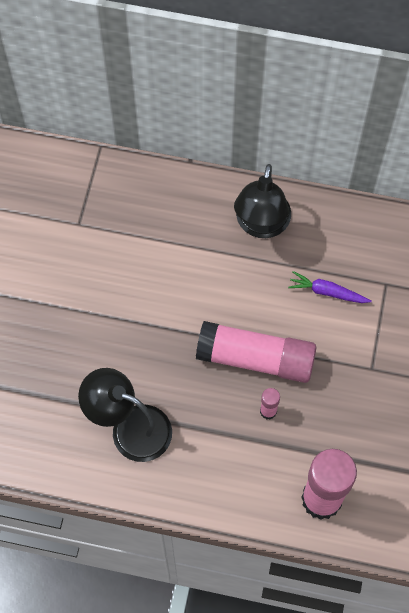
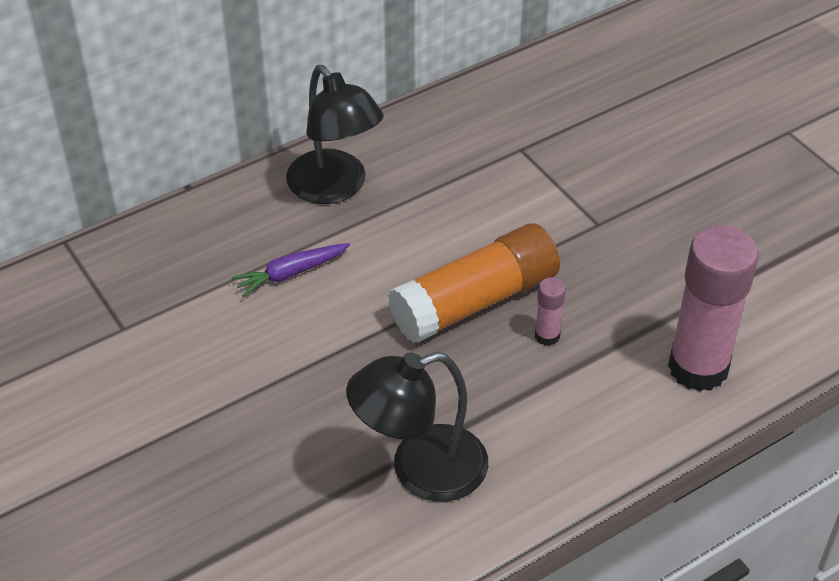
camera: 45 degrees left, 20 degrees down
(256, 358) = (475, 301): pink glue stick -> orange glue stick
(327, 292) = (474, 194): purple carrot -> purple carrot (291, 273)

※ ※ ※

### Task details:
The listing is to be repeated word for word, with all pictures omitted.

### Solution to the problem:
camera: 45 degrees left, 20 degrees down
(256, 358) = (475, 301): pink glue stick -> orange glue stick
(327, 292) = (474, 194): purple carrot -> purple carrot (291, 273)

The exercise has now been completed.